Stored data:
━━━

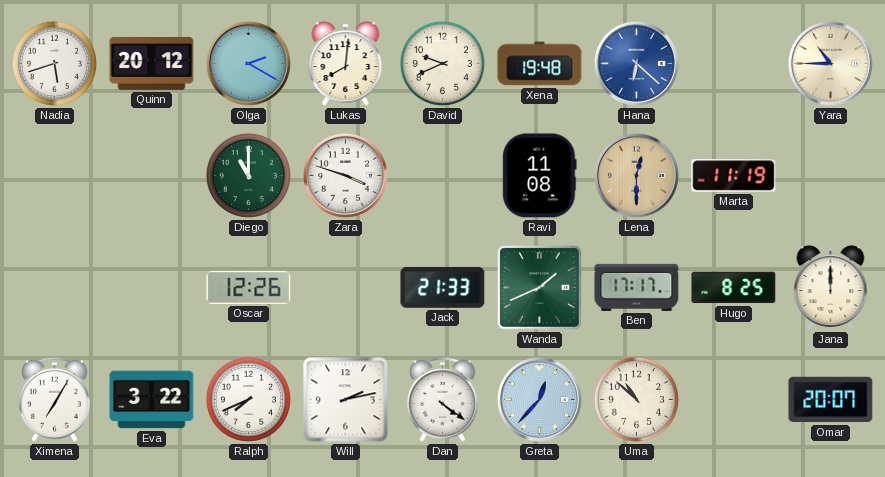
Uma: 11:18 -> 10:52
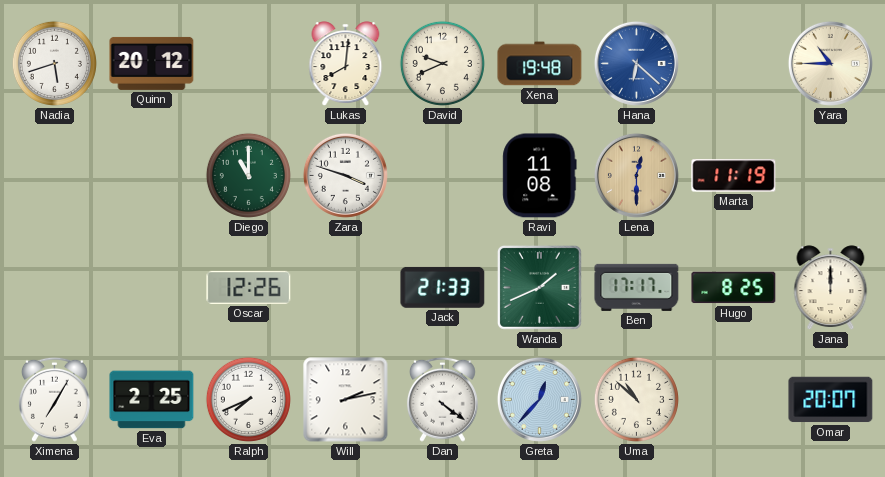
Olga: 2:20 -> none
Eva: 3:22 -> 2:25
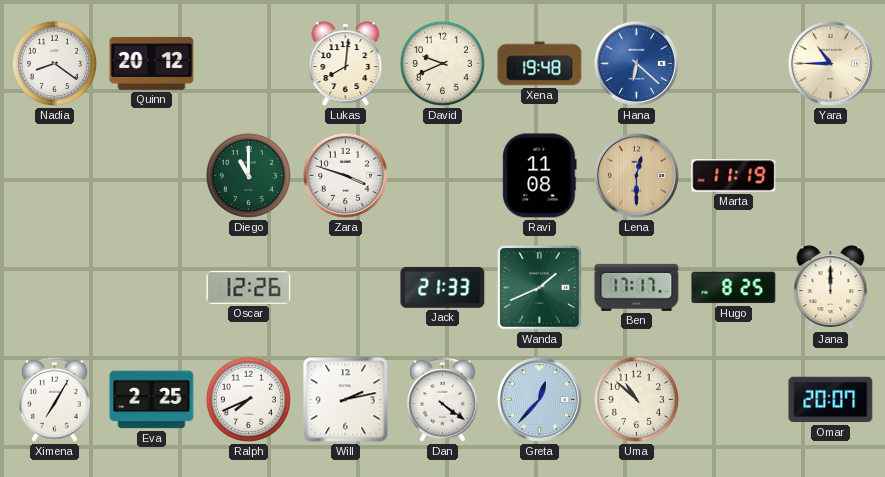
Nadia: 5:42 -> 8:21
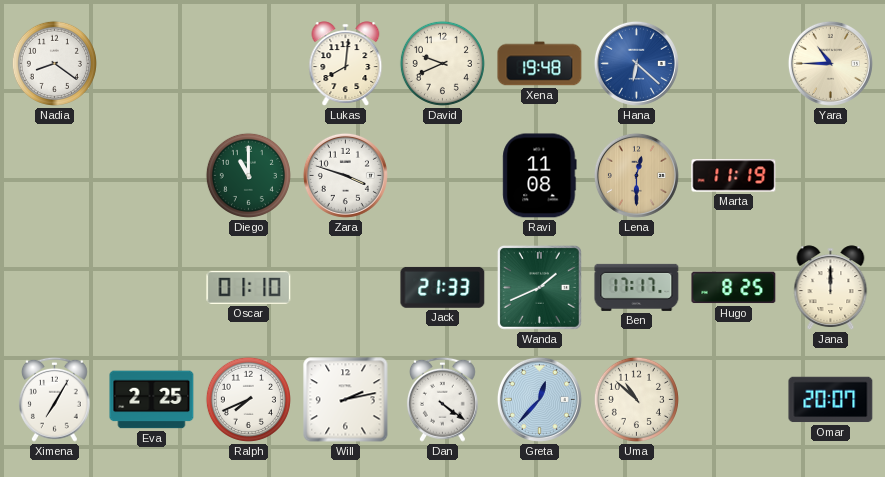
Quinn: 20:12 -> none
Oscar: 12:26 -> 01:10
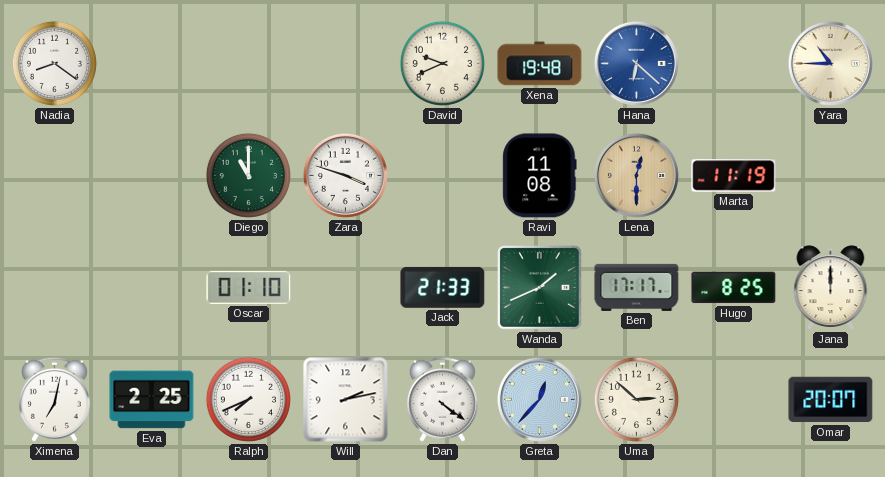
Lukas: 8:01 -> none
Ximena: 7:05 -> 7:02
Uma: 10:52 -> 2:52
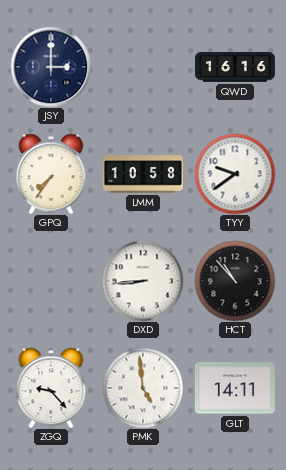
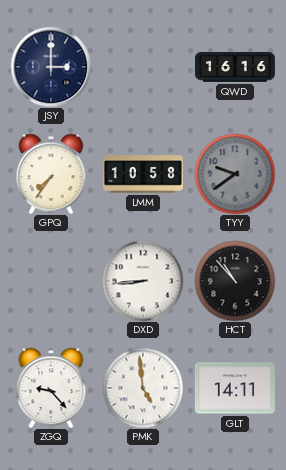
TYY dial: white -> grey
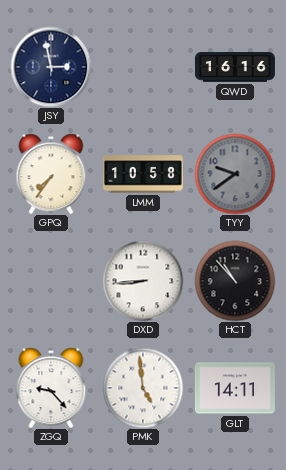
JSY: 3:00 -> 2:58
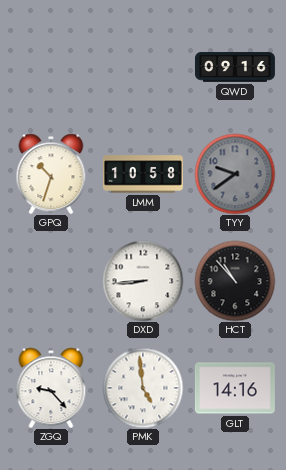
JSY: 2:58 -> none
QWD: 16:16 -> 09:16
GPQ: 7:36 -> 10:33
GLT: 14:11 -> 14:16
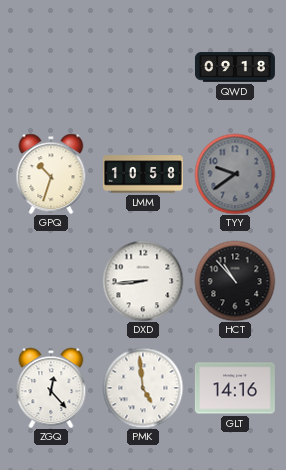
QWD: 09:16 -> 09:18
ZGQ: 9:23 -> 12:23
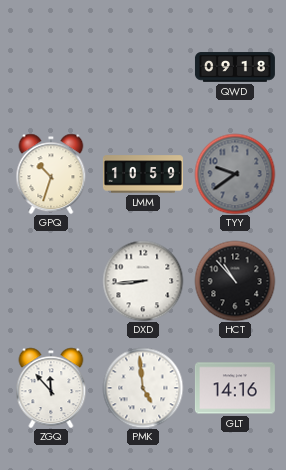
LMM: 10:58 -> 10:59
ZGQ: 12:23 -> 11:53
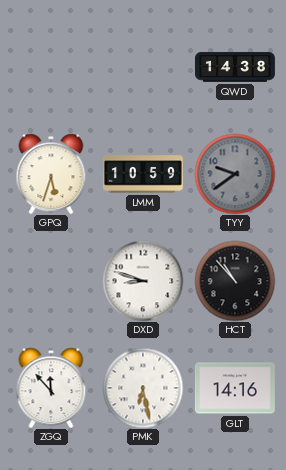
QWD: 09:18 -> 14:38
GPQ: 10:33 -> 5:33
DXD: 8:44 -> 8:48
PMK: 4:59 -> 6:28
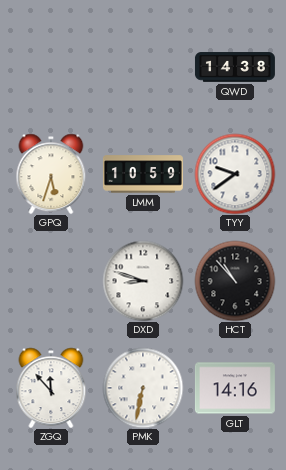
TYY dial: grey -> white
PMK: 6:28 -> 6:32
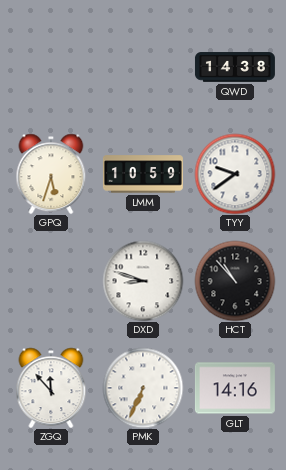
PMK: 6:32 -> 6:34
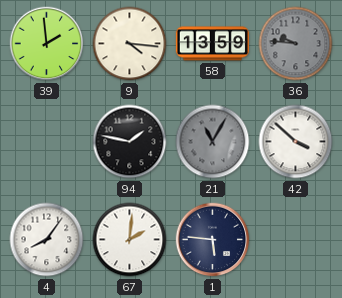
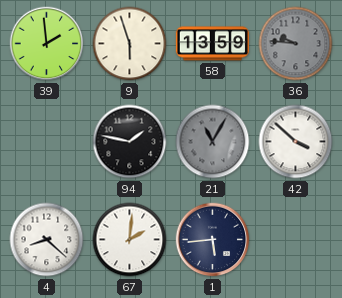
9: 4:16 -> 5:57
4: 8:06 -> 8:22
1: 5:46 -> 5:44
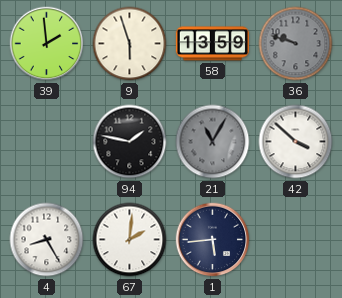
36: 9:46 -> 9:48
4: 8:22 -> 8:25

━━━

Reproduce every row above word for word, omitting the pictures.

Uma: 11:18 -> 10:52
Olga: 2:20 -> none
Eva: 3:22 -> 2:25
Nadia: 5:42 -> 8:21
Quinn: 20:12 -> none
Oscar: 12:26 -> 01:10
Lukas: 8:01 -> none
Ximena: 7:05 -> 7:02
Uma: 10:52 -> 2:52
TYY dial: white -> grey
JSY: 3:00 -> 2:58
JSY: 2:58 -> none
QWD: 16:16 -> 09:16
GPQ: 7:36 -> 10:33
GLT: 14:11 -> 14:16
QWD: 09:16 -> 09:18
ZGQ: 9:23 -> 12:23
LMM: 10:58 -> 10:59
ZGQ: 12:23 -> 11:53
QWD: 09:18 -> 14:38
GPQ: 10:33 -> 5:33
DXD: 8:44 -> 8:48
PMK: 4:59 -> 6:28
TYY dial: grey -> white
PMK: 6:28 -> 6:32
PMK: 6:32 -> 6:34
9: 4:16 -> 5:57
4: 8:06 -> 8:22
1: 5:46 -> 5:44
36: 9:46 -> 9:48
4: 8:22 -> 8:25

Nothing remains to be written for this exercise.